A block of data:
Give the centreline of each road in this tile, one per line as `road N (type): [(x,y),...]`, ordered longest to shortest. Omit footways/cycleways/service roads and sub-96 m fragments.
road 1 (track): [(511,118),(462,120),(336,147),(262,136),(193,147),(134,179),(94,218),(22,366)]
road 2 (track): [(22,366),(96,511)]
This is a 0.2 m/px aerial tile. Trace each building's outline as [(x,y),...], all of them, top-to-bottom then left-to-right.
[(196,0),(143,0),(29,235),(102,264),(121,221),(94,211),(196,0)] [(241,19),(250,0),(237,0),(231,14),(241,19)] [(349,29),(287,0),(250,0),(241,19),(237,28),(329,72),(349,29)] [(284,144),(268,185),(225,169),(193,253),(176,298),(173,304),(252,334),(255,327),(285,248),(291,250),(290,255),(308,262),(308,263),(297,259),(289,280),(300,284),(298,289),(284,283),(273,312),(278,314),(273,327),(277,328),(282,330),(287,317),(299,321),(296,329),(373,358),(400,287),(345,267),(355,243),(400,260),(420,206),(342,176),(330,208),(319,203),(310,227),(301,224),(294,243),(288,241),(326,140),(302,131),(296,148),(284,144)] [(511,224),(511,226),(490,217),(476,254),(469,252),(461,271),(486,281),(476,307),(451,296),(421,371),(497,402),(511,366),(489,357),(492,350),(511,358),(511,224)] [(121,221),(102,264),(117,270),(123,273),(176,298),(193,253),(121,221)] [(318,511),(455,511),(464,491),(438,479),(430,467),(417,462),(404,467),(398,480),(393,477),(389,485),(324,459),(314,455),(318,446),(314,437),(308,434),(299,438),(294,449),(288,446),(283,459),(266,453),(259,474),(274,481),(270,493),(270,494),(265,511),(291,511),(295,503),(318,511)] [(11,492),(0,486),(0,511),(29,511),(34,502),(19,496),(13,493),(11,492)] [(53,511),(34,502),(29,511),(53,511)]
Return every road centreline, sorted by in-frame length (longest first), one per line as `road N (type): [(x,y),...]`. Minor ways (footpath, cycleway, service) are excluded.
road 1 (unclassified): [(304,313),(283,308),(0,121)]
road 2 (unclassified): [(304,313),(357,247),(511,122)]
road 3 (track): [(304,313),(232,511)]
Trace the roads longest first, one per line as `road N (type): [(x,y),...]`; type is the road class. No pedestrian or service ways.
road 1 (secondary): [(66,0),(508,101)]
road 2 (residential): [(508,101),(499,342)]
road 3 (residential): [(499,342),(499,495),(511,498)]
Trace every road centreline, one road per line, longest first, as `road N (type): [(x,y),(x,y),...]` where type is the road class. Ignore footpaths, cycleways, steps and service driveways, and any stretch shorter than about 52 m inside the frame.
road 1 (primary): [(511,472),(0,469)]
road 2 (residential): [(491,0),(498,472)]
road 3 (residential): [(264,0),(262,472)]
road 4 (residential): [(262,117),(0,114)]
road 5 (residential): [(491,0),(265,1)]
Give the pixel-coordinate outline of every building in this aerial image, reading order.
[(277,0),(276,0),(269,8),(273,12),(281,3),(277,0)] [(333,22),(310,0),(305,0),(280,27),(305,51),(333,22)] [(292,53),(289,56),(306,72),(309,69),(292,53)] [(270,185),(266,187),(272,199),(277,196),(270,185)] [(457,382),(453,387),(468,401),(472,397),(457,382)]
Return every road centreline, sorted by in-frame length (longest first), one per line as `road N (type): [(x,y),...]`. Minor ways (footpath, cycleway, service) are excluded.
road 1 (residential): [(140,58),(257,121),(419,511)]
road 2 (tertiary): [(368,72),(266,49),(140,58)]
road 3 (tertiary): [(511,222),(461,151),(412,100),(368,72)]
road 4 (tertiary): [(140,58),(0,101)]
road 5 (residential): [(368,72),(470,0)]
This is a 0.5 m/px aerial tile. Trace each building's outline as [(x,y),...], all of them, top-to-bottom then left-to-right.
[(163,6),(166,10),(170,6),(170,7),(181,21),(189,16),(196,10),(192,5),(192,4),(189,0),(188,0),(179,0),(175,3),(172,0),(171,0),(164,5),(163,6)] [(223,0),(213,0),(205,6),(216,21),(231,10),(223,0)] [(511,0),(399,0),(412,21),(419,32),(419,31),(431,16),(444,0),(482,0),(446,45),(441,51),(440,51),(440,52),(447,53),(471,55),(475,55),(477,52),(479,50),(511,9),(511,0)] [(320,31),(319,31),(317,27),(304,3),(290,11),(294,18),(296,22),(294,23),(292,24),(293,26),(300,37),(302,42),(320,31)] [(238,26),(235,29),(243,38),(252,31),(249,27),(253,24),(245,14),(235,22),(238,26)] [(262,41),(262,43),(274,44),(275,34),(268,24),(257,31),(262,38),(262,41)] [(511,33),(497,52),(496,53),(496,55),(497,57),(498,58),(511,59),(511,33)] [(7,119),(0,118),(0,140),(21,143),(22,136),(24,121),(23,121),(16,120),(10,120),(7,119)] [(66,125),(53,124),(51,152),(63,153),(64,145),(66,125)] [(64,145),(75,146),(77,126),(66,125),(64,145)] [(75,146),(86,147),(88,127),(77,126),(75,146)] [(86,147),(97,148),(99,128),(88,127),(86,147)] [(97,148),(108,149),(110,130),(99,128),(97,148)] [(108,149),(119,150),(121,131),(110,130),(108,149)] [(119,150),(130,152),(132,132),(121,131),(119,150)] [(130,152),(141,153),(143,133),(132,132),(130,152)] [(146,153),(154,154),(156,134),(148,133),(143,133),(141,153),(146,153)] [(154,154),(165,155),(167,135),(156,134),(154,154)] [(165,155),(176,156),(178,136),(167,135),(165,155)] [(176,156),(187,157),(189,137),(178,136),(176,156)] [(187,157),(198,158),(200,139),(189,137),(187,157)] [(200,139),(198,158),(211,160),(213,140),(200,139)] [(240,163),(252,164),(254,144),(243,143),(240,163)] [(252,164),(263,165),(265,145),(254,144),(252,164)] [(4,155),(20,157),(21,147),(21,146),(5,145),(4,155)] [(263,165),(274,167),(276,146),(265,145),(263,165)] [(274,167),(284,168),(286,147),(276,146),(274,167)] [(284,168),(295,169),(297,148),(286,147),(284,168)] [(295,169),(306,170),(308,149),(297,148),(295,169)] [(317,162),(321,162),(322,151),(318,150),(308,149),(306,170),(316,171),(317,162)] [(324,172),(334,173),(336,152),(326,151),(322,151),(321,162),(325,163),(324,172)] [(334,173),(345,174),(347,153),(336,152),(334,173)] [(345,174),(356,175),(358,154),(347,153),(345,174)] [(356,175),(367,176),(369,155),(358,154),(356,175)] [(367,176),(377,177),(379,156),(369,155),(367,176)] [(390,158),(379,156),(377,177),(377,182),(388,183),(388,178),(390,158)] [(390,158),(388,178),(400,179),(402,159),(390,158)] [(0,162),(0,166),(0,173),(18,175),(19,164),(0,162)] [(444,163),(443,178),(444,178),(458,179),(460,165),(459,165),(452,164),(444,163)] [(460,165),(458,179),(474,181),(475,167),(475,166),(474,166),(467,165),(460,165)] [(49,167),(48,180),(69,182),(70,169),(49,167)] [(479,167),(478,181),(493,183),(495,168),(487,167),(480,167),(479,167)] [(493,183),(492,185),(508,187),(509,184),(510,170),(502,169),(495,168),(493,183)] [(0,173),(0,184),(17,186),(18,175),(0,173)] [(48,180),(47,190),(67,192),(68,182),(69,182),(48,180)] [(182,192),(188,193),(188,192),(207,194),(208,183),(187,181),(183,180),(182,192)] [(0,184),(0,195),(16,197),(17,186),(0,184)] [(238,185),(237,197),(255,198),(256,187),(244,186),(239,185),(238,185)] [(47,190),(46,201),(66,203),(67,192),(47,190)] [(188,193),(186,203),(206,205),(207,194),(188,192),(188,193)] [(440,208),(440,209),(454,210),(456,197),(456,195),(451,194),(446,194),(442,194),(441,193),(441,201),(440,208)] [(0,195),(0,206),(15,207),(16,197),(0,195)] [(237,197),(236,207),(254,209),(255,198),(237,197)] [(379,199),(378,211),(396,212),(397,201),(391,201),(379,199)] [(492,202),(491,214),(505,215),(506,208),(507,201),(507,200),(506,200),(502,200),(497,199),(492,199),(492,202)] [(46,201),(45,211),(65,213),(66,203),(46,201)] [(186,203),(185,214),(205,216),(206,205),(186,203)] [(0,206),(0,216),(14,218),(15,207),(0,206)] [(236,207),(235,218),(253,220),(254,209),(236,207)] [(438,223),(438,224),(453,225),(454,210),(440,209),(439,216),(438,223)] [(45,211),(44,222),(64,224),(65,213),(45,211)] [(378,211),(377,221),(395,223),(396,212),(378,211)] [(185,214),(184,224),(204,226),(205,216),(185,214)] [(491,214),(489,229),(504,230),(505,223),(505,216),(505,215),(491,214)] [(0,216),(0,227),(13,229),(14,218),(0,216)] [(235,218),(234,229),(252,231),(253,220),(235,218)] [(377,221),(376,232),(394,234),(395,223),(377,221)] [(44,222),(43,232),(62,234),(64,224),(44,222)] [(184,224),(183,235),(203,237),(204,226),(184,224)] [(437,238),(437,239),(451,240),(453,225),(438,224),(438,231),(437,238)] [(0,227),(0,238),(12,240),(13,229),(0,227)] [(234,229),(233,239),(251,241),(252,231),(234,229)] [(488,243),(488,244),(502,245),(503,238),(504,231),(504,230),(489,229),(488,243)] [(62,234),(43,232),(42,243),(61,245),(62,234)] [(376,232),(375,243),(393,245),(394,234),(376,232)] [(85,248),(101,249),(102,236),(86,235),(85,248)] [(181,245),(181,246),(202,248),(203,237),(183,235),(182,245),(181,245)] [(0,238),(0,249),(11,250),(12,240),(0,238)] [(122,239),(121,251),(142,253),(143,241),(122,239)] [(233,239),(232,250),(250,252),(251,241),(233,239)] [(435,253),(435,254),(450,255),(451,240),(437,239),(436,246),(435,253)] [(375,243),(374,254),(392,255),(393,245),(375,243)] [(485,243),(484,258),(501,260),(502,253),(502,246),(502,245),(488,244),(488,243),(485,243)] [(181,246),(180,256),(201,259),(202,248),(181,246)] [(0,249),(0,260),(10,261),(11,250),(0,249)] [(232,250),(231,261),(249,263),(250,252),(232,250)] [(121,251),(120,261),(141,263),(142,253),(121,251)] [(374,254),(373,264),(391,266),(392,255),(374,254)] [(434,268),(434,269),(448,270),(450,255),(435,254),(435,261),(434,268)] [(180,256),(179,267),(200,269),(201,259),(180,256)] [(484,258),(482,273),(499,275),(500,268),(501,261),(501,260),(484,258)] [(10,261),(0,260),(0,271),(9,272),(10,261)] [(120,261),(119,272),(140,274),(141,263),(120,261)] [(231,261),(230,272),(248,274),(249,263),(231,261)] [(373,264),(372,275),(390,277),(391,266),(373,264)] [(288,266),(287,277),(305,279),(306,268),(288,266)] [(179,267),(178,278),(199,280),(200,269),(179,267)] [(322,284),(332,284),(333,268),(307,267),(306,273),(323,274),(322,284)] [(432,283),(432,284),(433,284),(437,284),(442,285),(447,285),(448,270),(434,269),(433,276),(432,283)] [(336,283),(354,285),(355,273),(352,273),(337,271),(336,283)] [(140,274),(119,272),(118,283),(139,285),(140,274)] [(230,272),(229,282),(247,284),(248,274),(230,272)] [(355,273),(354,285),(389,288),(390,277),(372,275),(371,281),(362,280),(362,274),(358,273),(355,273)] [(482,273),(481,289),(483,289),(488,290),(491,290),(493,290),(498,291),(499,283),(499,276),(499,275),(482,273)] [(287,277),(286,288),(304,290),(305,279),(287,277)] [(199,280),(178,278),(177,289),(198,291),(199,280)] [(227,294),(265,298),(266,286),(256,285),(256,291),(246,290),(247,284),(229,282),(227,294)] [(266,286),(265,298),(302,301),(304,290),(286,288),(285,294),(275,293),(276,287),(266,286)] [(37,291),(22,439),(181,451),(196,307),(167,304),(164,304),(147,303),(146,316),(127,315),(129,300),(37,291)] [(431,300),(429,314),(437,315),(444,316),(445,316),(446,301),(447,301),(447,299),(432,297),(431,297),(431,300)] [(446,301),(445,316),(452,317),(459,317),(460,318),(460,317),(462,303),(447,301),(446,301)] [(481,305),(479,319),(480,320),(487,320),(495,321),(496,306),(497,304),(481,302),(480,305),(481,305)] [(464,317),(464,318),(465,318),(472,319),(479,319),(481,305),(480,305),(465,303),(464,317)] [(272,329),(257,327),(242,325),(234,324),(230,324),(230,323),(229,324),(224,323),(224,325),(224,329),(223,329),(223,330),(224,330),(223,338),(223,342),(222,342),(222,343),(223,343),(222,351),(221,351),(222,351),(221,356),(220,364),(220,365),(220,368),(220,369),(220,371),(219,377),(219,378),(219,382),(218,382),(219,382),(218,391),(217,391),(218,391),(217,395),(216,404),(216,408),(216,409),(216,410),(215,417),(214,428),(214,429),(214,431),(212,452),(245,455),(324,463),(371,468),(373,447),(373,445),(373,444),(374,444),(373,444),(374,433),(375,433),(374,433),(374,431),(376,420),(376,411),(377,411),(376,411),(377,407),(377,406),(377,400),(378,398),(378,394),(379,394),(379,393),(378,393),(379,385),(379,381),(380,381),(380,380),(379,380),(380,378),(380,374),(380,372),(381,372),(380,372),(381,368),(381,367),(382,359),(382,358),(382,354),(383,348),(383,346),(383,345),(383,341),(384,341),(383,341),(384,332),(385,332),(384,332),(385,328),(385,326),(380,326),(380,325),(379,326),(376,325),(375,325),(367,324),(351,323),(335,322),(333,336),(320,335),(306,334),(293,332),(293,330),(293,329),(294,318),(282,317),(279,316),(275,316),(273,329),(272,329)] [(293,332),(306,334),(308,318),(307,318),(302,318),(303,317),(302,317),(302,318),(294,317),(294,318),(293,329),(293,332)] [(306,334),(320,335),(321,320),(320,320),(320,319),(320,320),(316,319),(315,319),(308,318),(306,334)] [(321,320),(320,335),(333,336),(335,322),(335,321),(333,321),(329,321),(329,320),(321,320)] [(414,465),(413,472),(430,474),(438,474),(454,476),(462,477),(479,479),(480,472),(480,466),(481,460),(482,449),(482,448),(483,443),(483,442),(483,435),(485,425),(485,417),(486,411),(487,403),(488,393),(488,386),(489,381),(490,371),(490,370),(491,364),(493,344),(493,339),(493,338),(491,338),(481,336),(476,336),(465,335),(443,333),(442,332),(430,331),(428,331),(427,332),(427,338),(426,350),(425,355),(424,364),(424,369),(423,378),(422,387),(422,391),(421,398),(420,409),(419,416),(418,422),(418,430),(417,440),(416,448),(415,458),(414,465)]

The request:
Write out the data verbatim, from its first line through the line containing "This is a 0.2", both included.

The completed task:
Give the centreline of each road in this tile, one per line as `road N (type): [(x,y),...]`, ordered longest to shortest. Omit footways/cycleways/service roads and sub-96 m fragments.
road 1 (track): [(511,118),(462,120),(336,147),(262,136),(193,147),(134,179),(94,218),(22,366)]
road 2 (track): [(22,366),(96,511)]
This is a 0.2 m/px aerial tile. Trace each building's outline as [(x,y),...], all of them, top-to-bottom then left-to-right.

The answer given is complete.